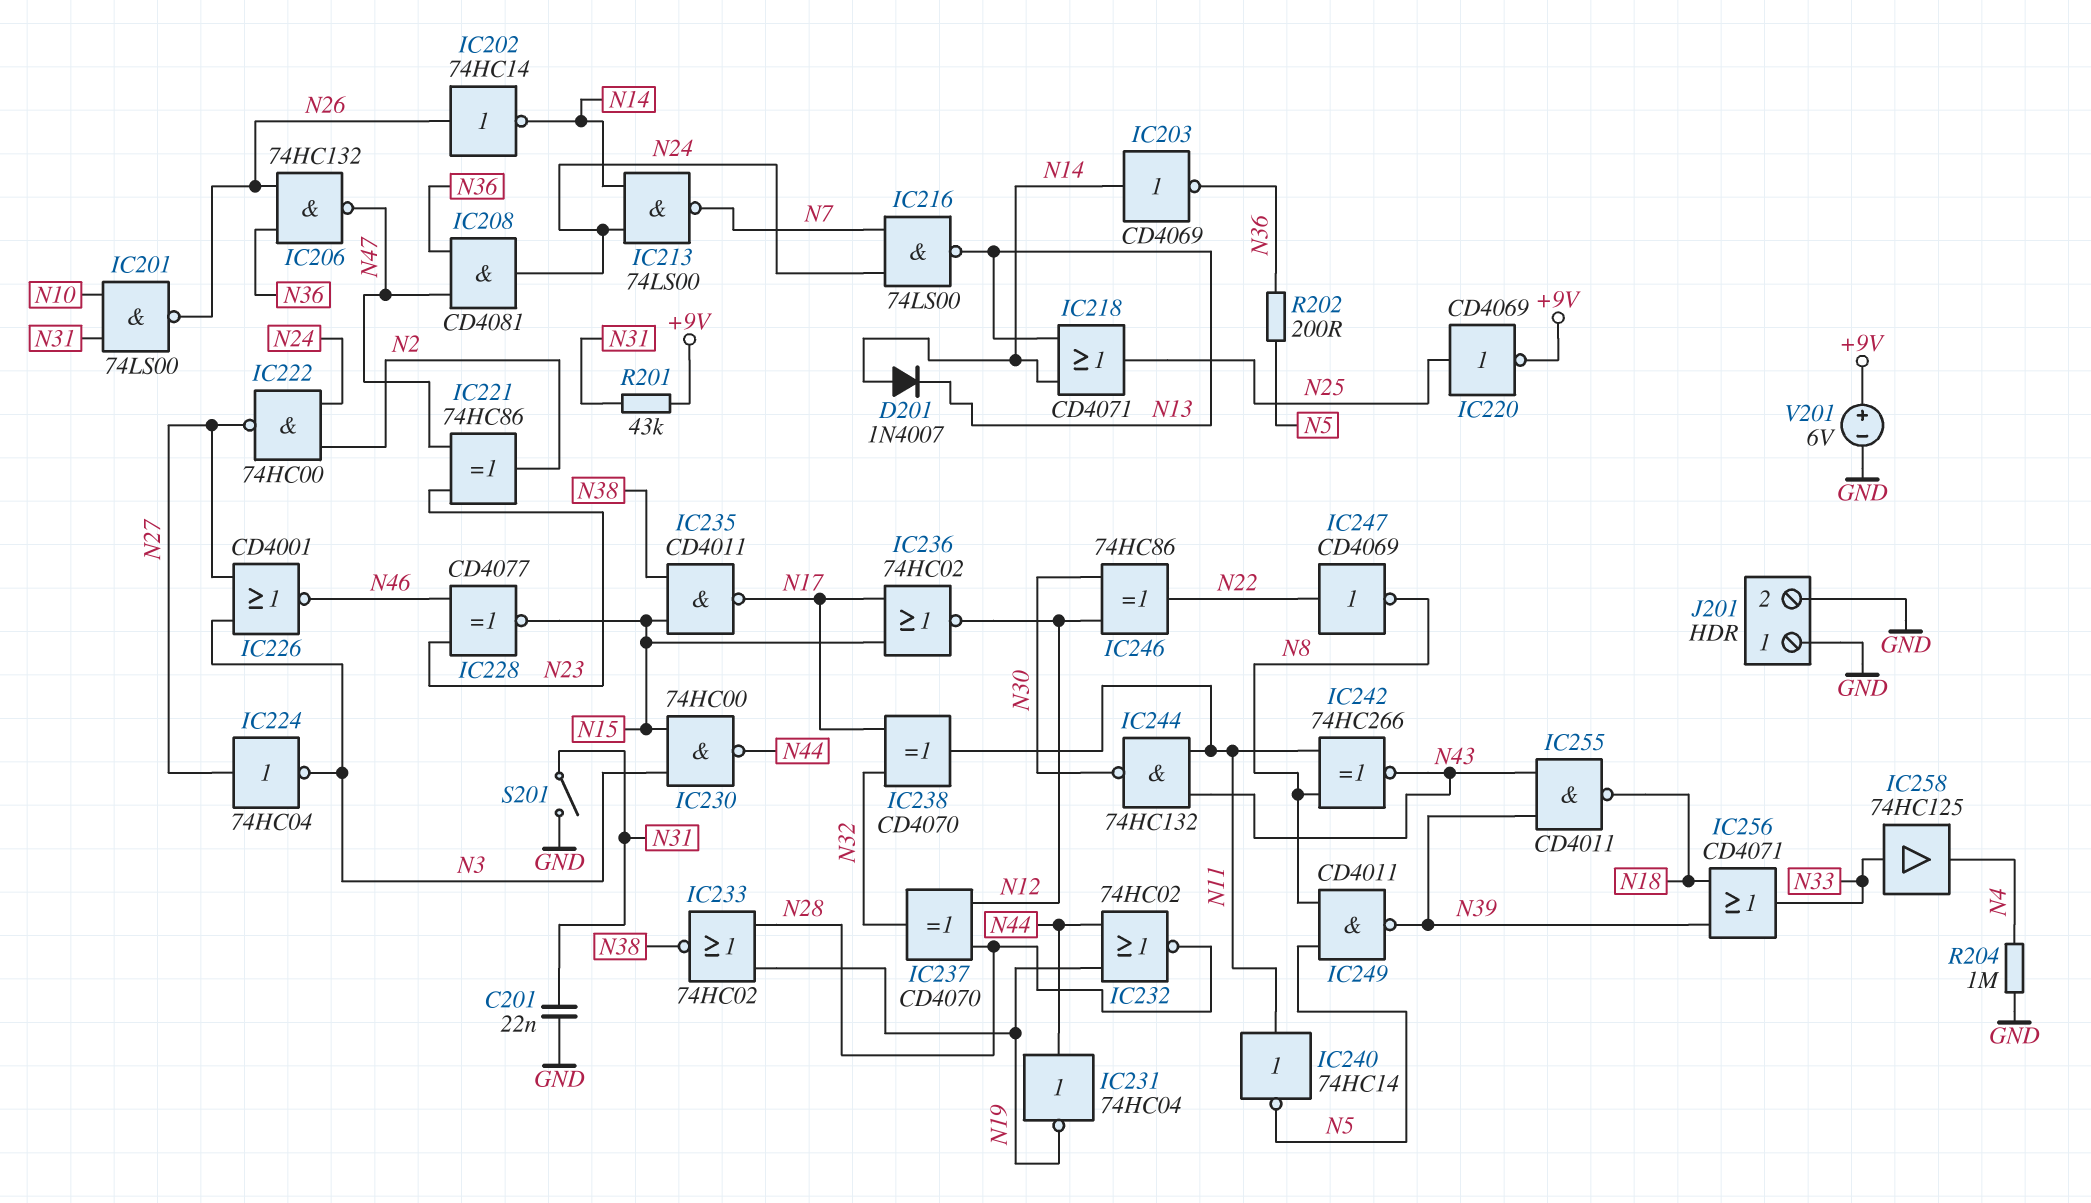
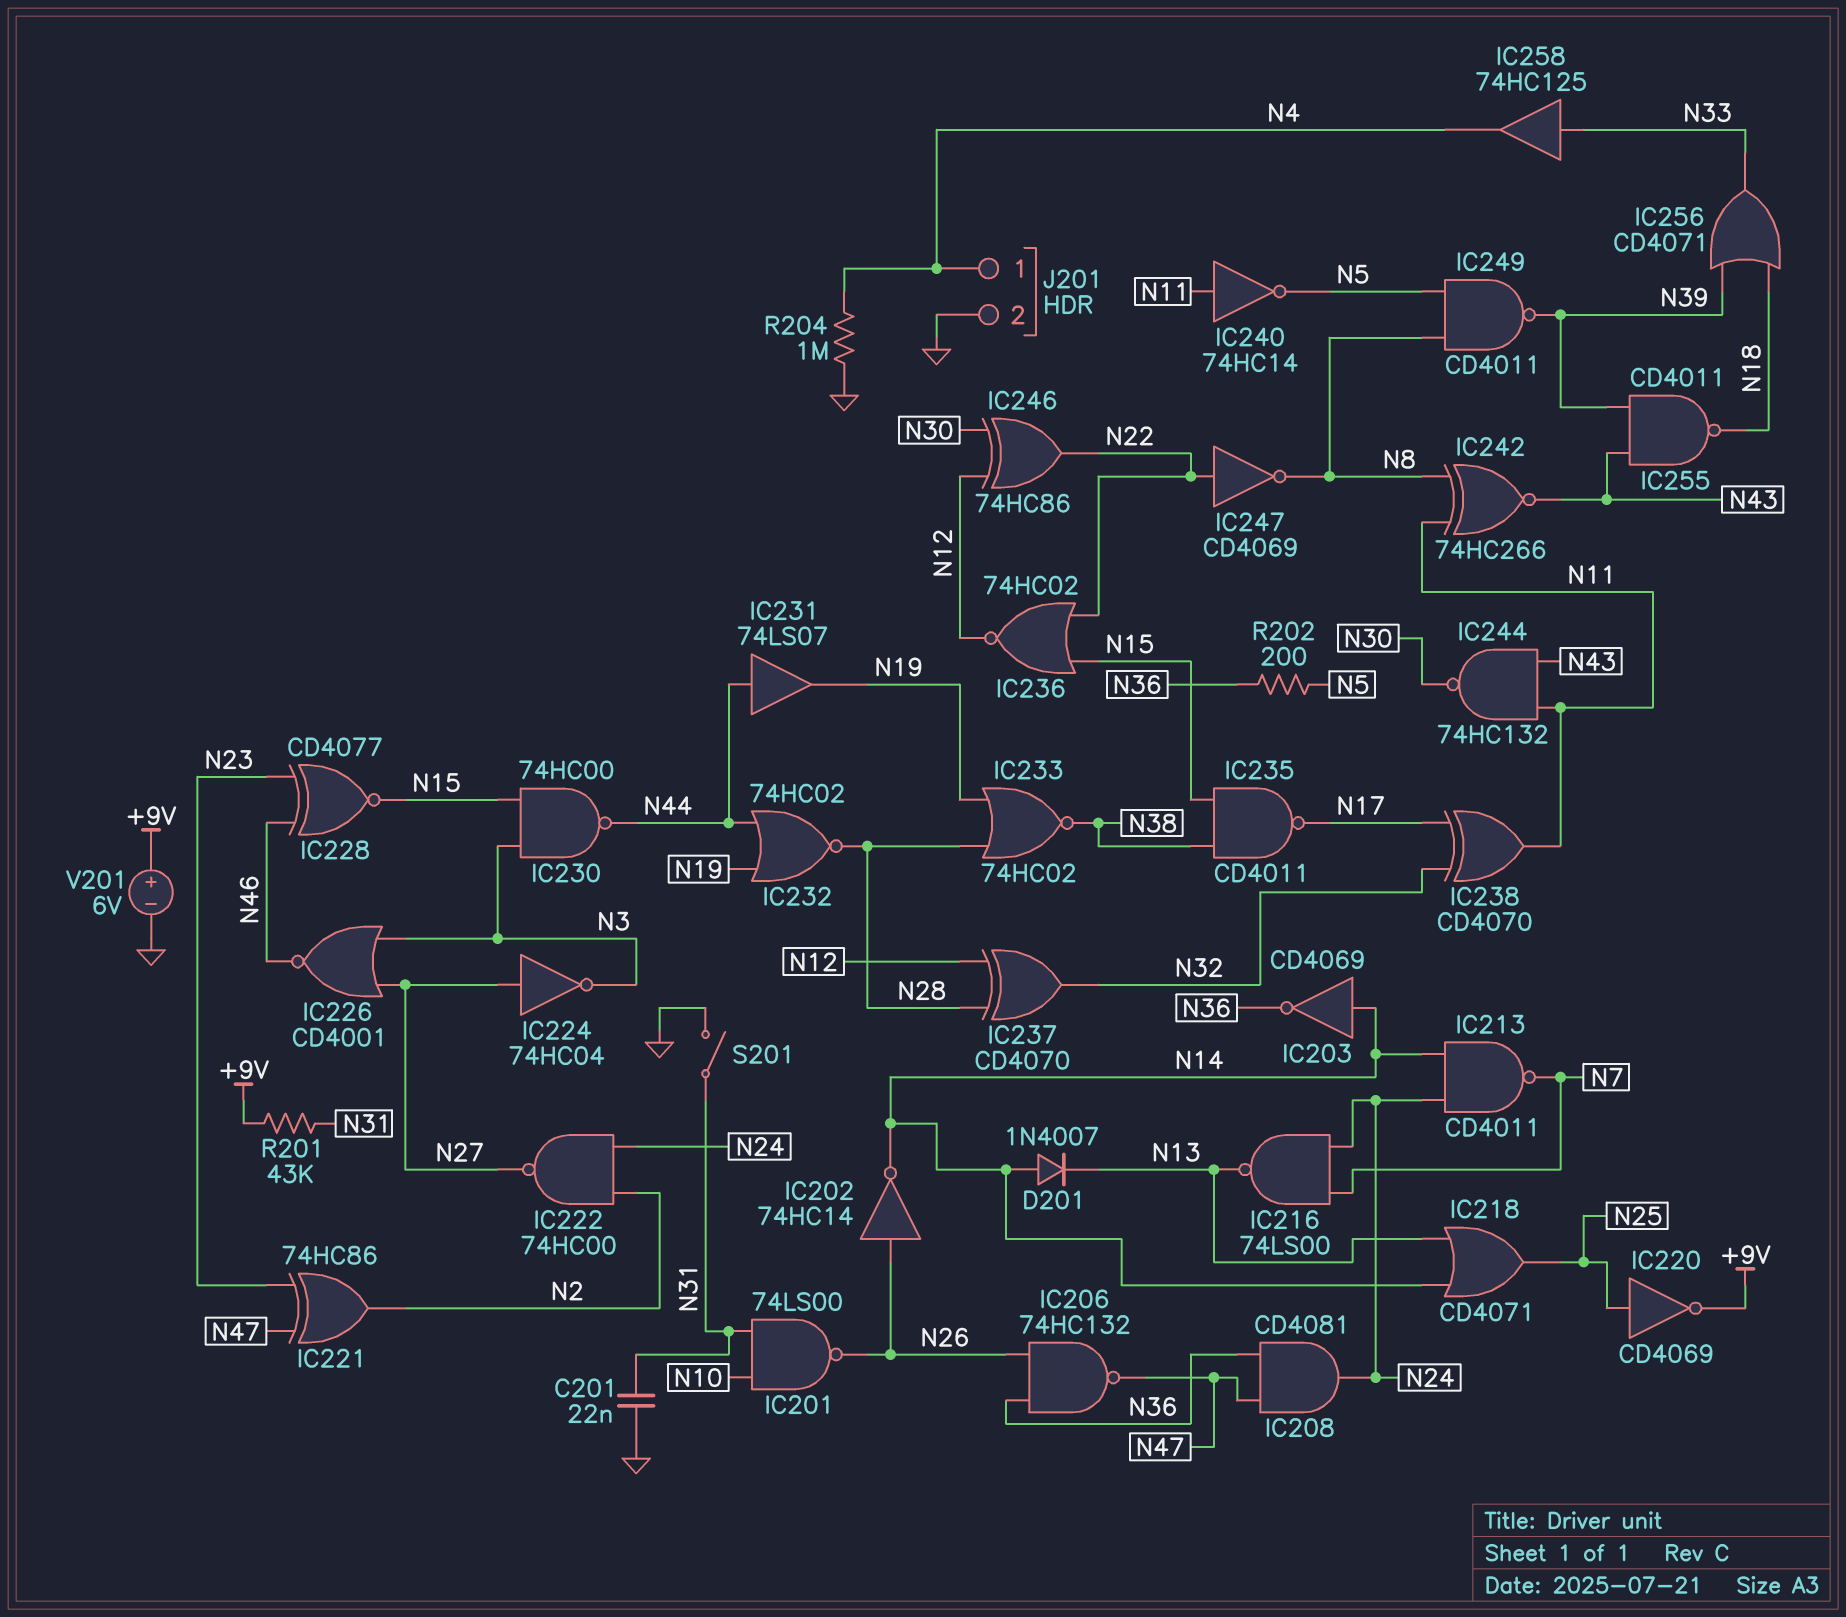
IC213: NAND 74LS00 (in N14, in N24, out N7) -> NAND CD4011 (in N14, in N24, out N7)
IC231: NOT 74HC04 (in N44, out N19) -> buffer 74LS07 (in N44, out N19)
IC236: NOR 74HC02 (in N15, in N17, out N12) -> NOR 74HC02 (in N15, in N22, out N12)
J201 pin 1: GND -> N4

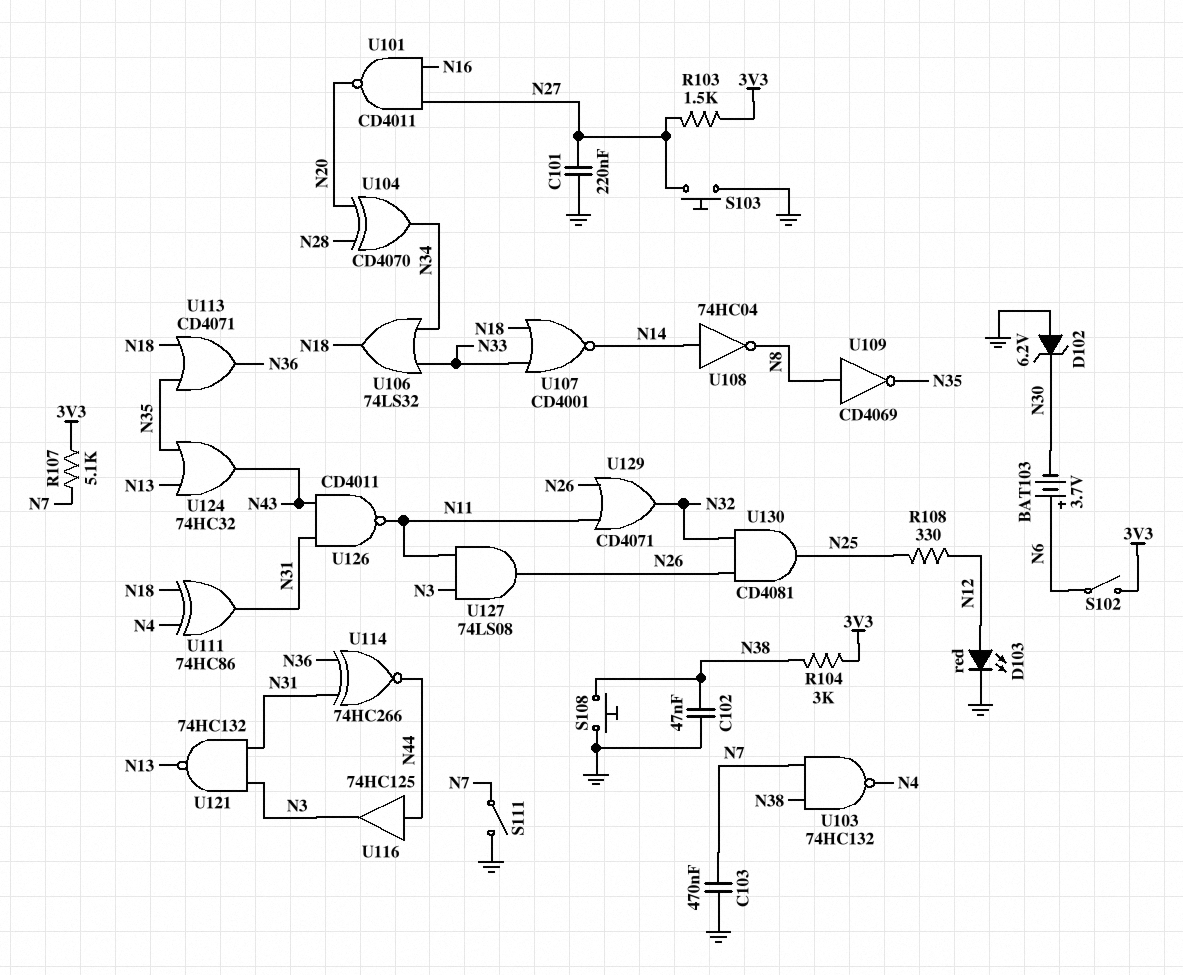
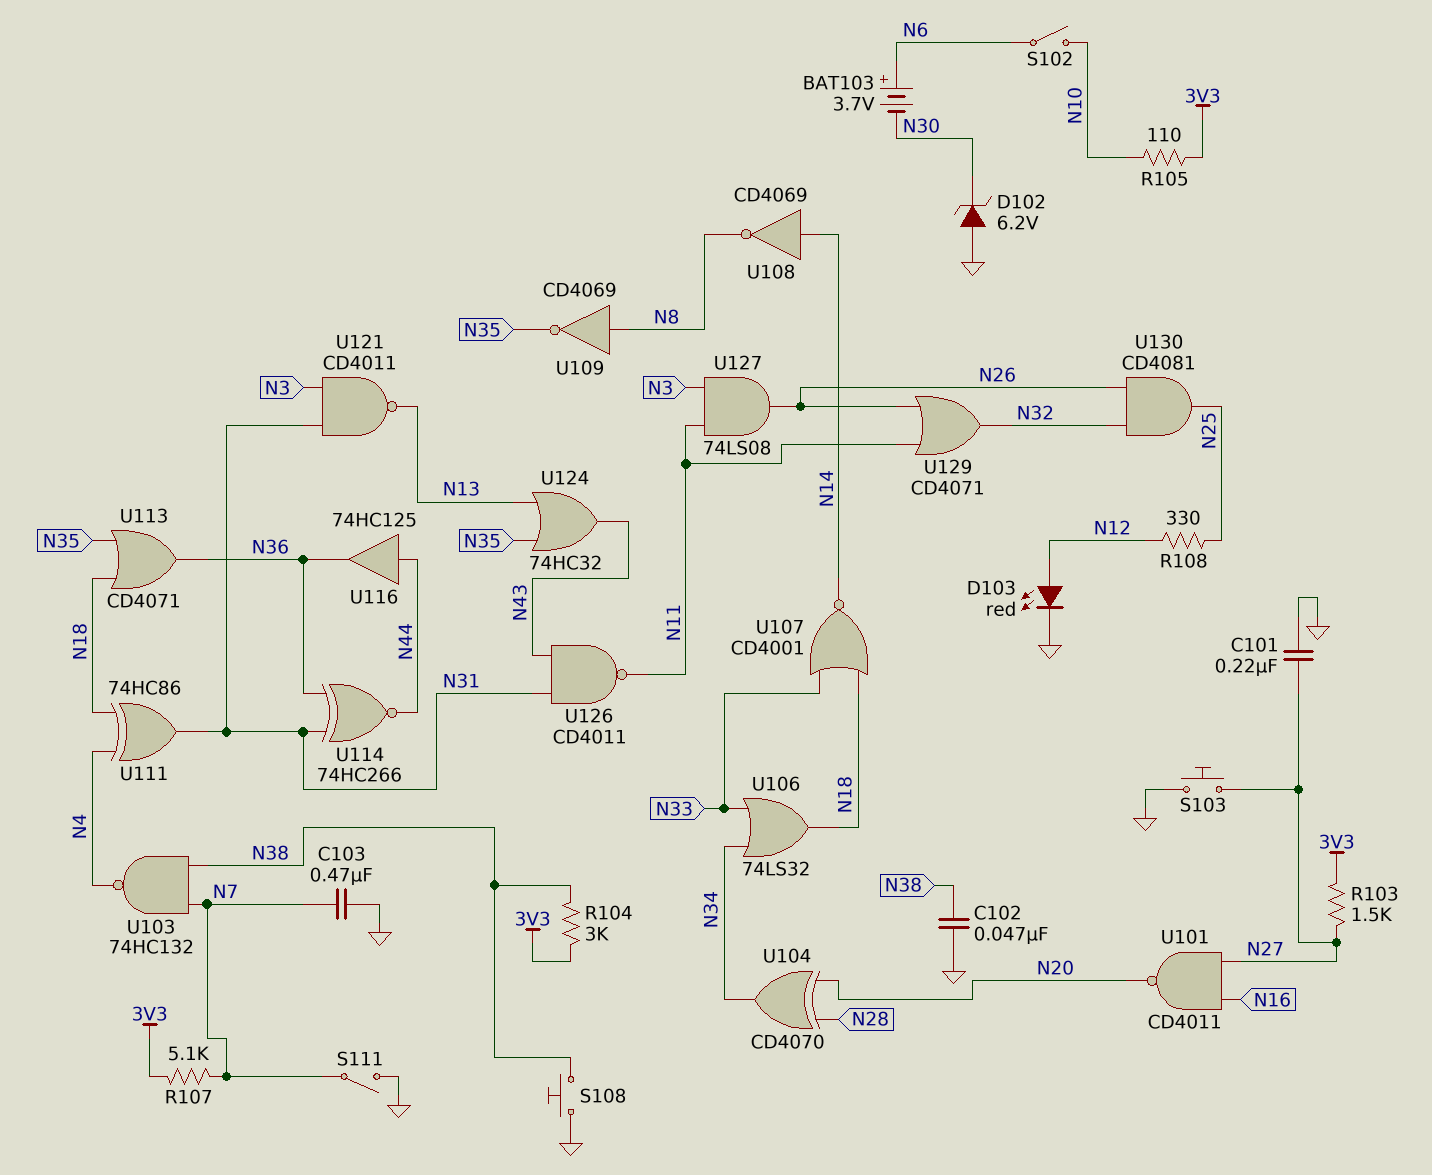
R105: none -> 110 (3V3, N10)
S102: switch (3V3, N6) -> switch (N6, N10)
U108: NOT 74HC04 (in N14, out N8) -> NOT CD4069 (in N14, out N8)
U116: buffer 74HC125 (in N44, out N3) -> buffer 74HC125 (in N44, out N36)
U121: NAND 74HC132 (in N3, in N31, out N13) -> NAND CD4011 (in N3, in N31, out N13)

Problem |
Look above for the line with "U116: buffer 74HC125", then copy it and each later line exactly, stopping at the last line of the records.

The completed task |
U116: buffer 74HC125 (in N44, out N3) -> buffer 74HC125 (in N44, out N36)
U121: NAND 74HC132 (in N3, in N31, out N13) -> NAND CD4011 (in N3, in N31, out N13)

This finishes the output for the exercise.